EXERCISE AIM >>
Display each line in the listing below that contains the string "kern". Treat uppercase and lowercase as different.

INPUT ROWS >>

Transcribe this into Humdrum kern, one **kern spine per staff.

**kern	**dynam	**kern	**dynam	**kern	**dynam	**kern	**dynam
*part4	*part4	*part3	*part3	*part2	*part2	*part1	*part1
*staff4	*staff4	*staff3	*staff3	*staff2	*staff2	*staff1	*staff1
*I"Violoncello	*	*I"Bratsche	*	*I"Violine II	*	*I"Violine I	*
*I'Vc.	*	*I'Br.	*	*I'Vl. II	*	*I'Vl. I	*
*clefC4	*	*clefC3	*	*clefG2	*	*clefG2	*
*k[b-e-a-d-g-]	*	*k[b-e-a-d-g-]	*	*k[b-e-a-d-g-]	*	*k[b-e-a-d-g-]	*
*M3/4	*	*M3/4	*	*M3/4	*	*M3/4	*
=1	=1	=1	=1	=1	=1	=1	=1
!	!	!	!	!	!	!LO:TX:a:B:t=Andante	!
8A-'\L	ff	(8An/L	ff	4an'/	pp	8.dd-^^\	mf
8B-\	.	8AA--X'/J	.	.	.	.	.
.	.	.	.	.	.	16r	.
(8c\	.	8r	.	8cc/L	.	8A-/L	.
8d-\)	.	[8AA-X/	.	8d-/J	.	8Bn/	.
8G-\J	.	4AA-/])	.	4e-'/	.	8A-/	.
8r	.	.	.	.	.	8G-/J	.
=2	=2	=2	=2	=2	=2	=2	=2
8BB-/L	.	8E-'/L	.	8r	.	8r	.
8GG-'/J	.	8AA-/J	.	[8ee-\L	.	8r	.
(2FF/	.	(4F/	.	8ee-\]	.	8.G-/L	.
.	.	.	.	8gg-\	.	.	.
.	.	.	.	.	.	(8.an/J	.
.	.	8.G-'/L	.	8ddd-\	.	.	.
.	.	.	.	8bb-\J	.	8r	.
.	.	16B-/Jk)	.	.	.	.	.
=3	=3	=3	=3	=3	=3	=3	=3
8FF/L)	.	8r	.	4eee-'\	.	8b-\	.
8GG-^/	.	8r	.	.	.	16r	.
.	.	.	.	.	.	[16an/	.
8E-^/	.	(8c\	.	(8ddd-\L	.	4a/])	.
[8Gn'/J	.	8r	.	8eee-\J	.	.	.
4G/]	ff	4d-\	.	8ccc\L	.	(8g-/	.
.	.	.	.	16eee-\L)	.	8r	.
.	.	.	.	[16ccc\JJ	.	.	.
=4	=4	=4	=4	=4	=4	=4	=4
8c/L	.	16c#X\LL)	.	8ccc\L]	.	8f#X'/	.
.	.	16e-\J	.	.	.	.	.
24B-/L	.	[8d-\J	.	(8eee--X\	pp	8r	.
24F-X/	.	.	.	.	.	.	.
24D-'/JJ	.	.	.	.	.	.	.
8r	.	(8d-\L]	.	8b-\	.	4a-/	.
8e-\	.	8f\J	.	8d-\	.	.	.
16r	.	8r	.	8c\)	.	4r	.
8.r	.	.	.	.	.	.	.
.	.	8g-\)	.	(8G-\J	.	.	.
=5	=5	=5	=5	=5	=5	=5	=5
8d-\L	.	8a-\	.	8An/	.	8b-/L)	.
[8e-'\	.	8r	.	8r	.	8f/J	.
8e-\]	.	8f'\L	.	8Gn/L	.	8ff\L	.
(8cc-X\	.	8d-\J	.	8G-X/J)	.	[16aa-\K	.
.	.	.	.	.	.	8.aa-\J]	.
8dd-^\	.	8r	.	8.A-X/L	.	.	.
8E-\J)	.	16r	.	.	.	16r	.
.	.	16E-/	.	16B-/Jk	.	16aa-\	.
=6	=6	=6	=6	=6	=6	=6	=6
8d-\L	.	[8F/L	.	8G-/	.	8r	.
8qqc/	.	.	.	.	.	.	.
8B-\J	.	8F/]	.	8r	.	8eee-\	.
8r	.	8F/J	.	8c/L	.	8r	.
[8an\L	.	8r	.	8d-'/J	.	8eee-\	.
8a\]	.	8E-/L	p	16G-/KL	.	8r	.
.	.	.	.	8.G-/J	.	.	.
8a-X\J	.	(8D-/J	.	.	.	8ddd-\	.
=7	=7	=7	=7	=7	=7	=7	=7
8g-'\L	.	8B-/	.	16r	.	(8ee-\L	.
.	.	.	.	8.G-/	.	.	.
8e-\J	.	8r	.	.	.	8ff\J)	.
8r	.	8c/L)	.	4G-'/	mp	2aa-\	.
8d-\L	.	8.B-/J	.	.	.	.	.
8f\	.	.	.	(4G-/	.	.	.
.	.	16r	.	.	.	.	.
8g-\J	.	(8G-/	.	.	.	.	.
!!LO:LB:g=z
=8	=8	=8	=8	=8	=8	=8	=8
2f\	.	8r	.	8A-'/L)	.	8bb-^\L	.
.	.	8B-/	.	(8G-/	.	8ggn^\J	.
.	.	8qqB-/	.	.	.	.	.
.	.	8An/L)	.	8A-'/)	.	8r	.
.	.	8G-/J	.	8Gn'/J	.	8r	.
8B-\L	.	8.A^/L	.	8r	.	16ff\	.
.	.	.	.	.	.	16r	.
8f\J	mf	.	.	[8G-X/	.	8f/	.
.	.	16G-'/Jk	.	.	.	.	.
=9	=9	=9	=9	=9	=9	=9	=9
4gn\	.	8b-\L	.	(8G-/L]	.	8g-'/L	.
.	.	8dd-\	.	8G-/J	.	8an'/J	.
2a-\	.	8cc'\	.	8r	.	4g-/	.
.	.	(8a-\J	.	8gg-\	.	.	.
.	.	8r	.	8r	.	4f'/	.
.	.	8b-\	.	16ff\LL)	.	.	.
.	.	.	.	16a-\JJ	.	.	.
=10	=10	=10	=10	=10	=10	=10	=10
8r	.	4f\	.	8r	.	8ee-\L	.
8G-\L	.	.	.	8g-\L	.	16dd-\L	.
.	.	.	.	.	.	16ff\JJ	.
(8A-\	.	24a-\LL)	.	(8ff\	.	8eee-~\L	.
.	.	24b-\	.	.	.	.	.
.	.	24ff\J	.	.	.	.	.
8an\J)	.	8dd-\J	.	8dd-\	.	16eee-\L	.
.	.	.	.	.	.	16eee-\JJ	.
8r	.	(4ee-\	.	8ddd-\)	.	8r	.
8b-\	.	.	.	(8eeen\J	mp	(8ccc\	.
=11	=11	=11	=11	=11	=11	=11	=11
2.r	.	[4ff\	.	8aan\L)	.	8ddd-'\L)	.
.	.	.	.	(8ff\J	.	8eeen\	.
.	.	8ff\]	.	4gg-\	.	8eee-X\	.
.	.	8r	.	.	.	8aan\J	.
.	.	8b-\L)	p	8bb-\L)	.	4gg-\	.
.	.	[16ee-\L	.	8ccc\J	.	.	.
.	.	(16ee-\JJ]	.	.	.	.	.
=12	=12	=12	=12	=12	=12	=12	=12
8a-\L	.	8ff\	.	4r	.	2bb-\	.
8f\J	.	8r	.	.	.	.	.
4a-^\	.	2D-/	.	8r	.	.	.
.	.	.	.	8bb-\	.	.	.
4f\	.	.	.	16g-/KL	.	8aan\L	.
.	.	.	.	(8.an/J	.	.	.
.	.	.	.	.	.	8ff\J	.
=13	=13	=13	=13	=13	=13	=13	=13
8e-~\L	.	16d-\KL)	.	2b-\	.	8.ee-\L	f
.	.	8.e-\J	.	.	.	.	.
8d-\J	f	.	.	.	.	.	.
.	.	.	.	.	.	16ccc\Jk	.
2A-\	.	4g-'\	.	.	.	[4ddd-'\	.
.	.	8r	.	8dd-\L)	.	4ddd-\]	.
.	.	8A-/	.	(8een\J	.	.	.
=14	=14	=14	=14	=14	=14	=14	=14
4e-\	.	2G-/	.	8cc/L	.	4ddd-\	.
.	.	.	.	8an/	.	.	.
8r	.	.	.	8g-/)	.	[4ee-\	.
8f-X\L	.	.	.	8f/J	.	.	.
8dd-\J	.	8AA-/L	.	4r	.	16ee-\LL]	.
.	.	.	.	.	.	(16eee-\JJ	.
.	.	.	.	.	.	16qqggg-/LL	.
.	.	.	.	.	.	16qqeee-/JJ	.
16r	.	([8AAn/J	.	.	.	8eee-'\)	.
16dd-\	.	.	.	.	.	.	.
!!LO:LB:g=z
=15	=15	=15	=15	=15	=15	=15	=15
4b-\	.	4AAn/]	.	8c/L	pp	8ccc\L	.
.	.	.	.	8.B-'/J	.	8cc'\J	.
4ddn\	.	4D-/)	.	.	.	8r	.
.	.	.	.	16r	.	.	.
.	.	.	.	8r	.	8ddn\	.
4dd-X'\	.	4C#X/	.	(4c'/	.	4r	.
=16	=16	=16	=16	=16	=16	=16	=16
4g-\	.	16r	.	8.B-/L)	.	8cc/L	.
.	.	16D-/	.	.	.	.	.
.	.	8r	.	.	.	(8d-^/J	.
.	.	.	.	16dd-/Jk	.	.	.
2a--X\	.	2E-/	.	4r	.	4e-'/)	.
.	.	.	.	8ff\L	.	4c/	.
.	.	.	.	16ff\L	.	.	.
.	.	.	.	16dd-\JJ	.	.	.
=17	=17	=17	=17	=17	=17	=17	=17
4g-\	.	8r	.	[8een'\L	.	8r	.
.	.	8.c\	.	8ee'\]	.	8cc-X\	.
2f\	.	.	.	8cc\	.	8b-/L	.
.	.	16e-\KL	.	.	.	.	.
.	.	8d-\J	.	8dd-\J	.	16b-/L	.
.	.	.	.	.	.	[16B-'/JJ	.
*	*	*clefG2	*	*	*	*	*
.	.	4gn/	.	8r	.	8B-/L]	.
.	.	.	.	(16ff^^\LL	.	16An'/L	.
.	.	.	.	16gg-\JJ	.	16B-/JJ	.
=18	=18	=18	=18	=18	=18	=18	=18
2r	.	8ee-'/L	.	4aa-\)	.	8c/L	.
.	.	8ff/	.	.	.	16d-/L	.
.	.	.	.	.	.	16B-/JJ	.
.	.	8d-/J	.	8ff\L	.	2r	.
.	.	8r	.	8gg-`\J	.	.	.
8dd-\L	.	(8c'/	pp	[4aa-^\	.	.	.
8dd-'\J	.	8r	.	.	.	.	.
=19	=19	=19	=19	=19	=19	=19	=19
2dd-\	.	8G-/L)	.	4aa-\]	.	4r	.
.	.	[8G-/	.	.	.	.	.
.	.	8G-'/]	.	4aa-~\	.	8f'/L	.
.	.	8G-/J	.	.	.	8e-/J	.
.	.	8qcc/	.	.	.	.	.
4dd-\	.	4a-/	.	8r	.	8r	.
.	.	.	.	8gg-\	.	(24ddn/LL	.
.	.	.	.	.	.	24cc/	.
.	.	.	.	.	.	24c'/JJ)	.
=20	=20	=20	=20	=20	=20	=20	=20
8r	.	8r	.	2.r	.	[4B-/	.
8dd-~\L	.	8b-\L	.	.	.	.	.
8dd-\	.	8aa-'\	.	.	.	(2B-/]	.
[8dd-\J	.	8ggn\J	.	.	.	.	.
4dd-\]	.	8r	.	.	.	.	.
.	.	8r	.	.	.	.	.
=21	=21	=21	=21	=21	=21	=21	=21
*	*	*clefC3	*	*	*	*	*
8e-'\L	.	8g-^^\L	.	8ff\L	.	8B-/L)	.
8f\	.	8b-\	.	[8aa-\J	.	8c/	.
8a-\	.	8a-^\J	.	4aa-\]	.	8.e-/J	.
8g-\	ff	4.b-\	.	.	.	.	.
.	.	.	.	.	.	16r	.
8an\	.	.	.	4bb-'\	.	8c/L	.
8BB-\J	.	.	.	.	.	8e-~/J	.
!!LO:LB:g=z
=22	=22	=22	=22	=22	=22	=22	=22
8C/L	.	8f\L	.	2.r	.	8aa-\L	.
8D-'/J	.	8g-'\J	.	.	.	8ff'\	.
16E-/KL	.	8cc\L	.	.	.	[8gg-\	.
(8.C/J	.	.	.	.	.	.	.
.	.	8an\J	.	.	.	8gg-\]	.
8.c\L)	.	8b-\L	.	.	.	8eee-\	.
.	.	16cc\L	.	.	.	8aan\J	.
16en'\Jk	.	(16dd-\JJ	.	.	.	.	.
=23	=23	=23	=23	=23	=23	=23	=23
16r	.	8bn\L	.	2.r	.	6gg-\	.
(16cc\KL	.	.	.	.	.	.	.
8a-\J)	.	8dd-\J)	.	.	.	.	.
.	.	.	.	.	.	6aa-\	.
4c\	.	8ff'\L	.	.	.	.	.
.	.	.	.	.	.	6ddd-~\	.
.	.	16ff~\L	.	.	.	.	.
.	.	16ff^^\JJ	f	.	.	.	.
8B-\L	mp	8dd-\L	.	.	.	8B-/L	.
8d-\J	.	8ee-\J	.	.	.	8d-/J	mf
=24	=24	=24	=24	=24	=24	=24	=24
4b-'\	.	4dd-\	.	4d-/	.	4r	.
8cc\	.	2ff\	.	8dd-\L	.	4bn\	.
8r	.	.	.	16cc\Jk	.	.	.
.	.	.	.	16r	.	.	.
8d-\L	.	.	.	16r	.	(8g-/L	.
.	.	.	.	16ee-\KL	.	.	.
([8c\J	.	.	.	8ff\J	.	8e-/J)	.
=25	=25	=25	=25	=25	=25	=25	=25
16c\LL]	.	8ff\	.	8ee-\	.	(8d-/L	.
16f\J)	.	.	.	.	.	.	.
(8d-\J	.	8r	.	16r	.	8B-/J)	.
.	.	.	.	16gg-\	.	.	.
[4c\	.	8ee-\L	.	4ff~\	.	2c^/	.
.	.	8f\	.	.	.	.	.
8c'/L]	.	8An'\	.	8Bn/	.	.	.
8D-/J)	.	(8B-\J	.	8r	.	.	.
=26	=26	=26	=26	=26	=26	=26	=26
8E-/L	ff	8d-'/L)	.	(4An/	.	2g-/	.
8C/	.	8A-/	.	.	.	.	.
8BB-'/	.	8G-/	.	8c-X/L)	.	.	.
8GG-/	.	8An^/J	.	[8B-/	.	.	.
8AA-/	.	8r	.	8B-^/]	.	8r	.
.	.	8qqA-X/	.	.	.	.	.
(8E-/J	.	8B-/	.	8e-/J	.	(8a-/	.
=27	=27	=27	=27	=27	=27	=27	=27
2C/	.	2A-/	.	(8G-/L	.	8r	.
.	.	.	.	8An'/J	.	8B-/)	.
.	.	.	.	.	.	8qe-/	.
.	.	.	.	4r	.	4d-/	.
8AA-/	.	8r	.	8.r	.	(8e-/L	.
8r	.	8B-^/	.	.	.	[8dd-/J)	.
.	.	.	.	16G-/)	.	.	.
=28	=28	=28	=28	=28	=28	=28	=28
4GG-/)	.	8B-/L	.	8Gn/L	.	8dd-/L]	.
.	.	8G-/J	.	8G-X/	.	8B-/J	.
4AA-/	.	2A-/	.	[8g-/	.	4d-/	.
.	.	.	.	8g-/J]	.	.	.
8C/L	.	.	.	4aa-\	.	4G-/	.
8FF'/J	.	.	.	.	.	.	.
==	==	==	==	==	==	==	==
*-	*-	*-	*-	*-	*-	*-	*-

REPLY TO THE EXERCISE >>
Transcribe this into Humdrum kern, one **kern spine per staff.
**kern	**dynam	**kern	**dynam	**kern	**dynam	**kern	**dynam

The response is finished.